_WHAT IS NEEDED_
Go to the line with "building: [118,278,169,343] -> none" in the material below and copy from there through the line with "building: none -> [219,483,313,562]", exactly. Pictures are not copied.

_SUPPLIED RECORDS_
• • • • •
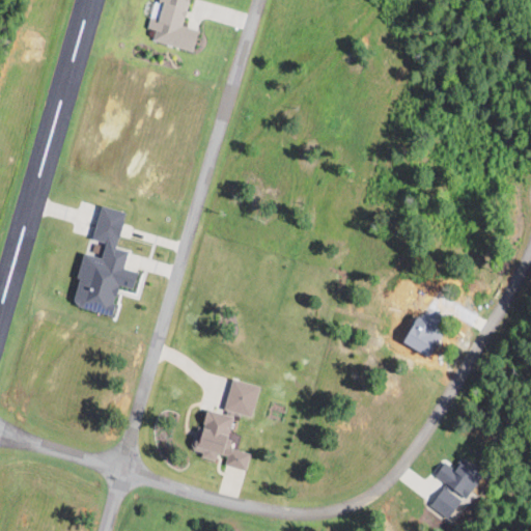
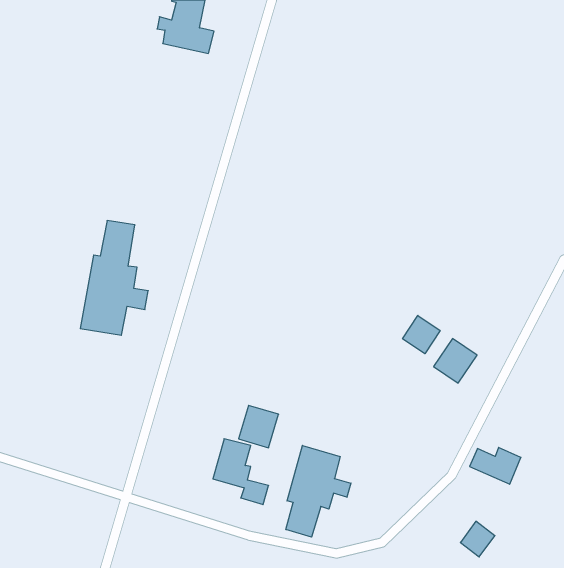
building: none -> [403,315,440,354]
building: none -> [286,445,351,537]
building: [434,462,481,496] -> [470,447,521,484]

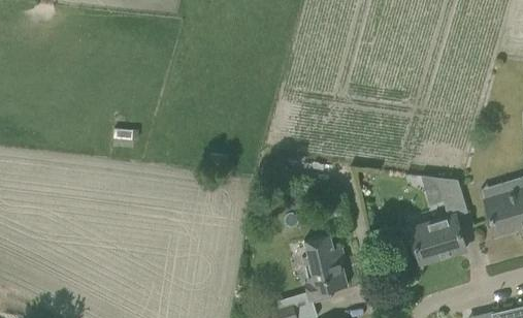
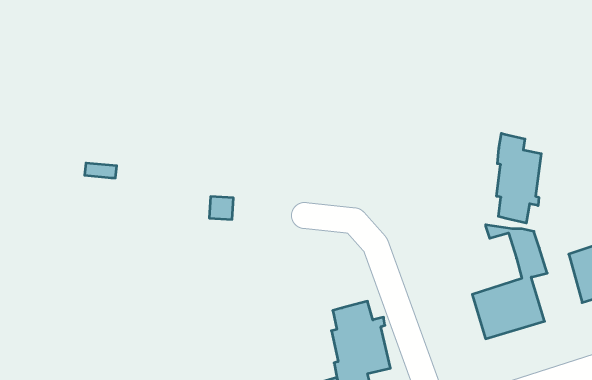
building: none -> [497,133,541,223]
• • • • •
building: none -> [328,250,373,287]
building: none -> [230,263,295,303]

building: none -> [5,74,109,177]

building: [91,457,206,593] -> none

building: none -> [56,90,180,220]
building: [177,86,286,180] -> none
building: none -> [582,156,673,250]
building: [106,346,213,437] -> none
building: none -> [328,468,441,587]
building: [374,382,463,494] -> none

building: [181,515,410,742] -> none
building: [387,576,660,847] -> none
• • • • •
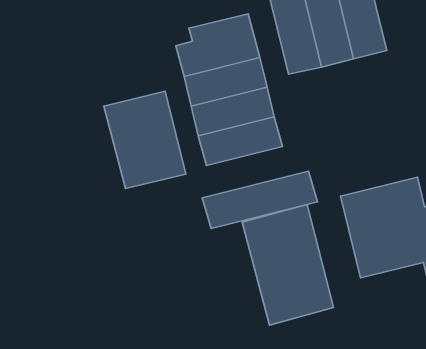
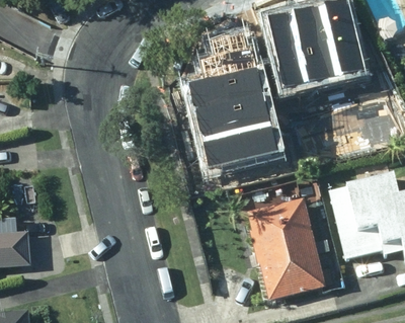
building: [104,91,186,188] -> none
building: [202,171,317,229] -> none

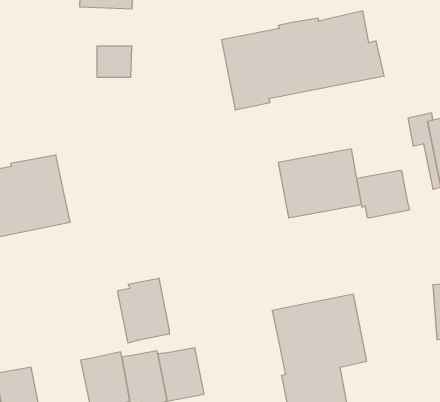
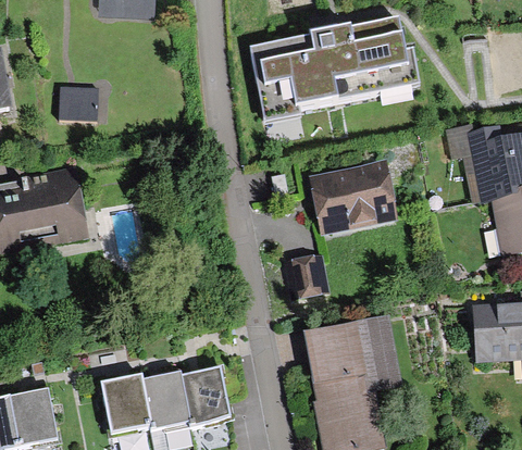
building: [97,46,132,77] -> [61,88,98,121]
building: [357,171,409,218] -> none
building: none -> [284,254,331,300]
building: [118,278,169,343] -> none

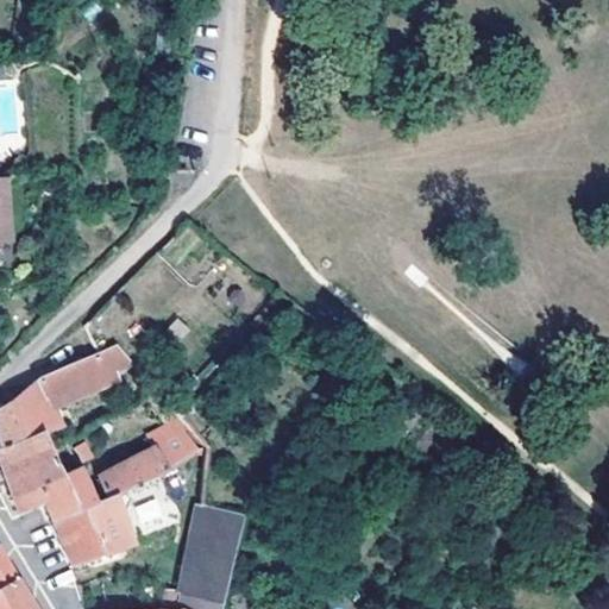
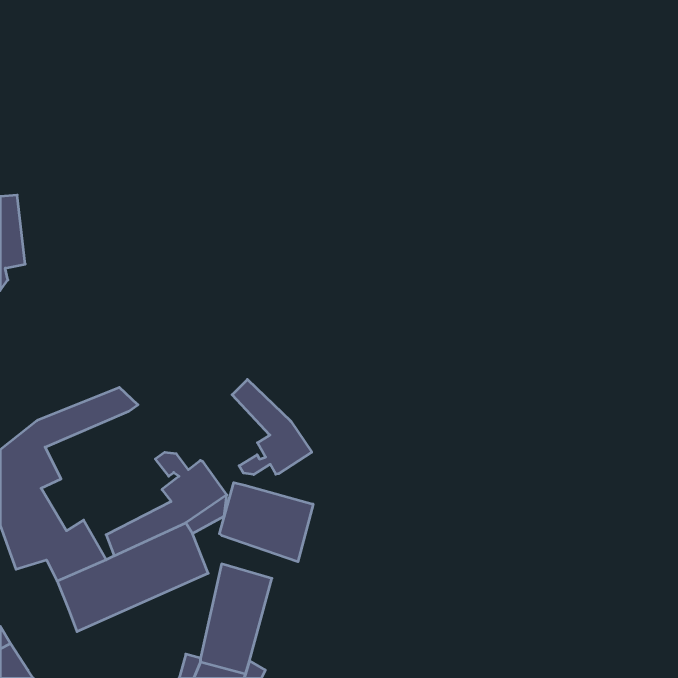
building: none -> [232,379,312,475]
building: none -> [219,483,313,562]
• • • • •
_SOLVED EXERCISE_
building: [118,278,169,343] -> none

building: none -> [232,379,312,475]
building: none -> [219,483,313,562]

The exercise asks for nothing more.